WHAT THE EXERCISE ASKS.
Exact copy, pictures excluded: please retype every record below.

Object transformation records:
────
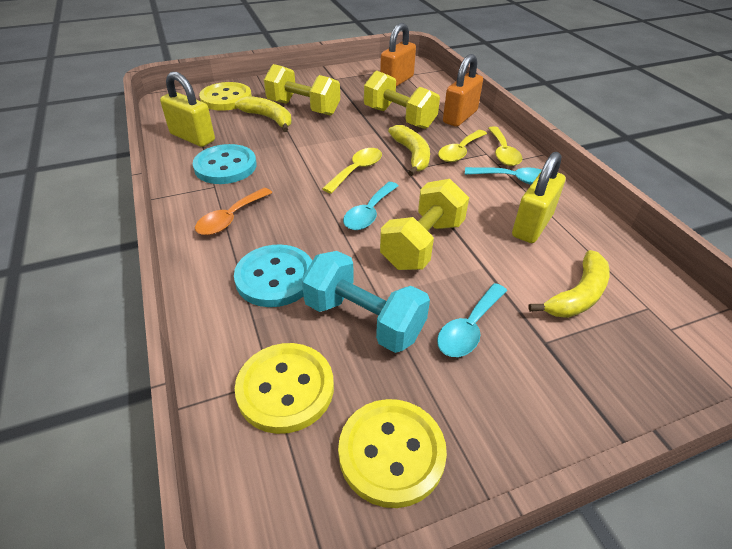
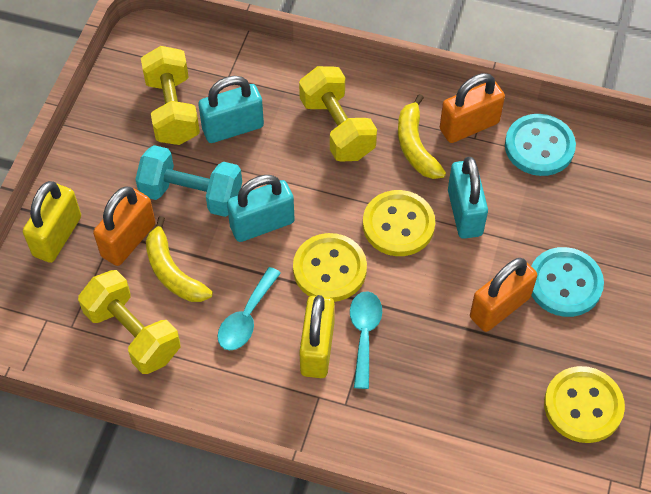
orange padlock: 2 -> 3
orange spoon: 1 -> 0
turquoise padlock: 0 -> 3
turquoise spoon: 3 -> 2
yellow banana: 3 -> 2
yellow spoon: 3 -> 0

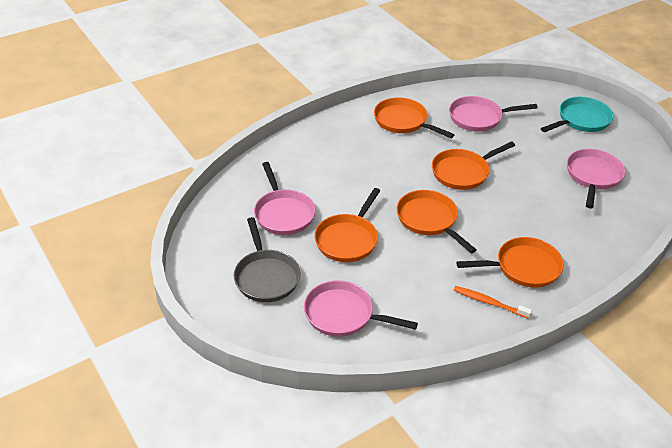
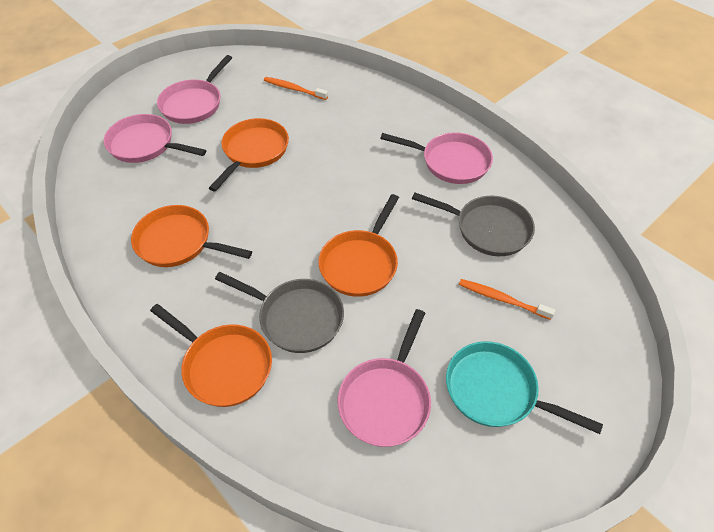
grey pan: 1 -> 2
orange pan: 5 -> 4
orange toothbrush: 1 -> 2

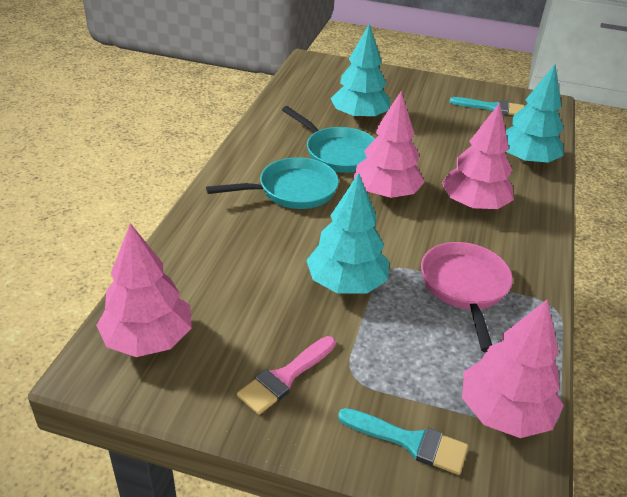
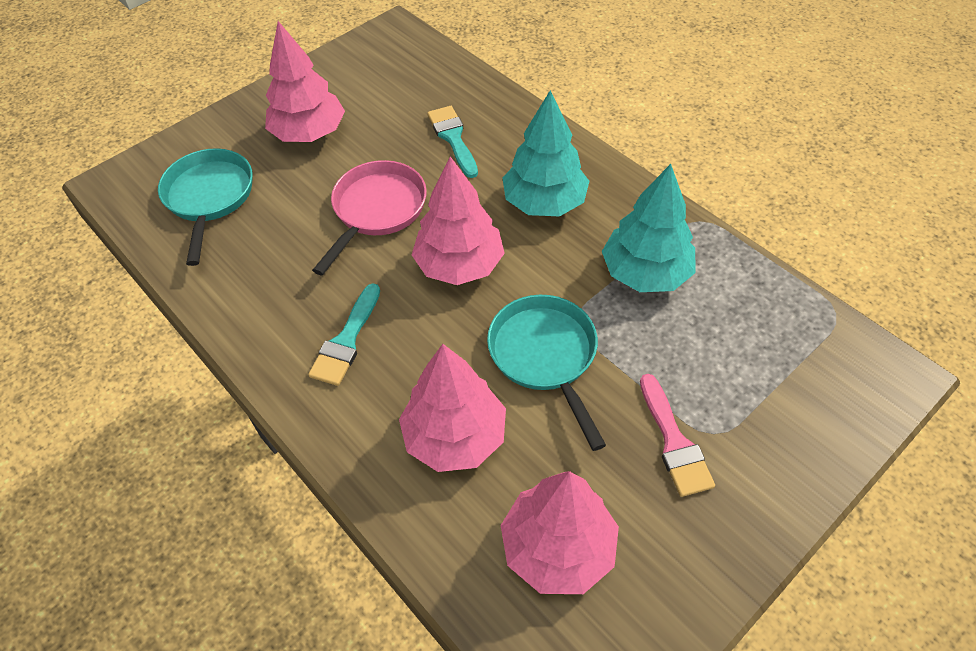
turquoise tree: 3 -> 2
────
RESPONSE BELOW.
orange padlock: 2 -> 3
orange spoon: 1 -> 0
turquoise padlock: 0 -> 3
turquoise spoon: 3 -> 2
yellow banana: 3 -> 2
yellow spoon: 3 -> 0

grey pan: 1 -> 2
orange pan: 5 -> 4
orange toothbrush: 1 -> 2

turquoise tree: 3 -> 2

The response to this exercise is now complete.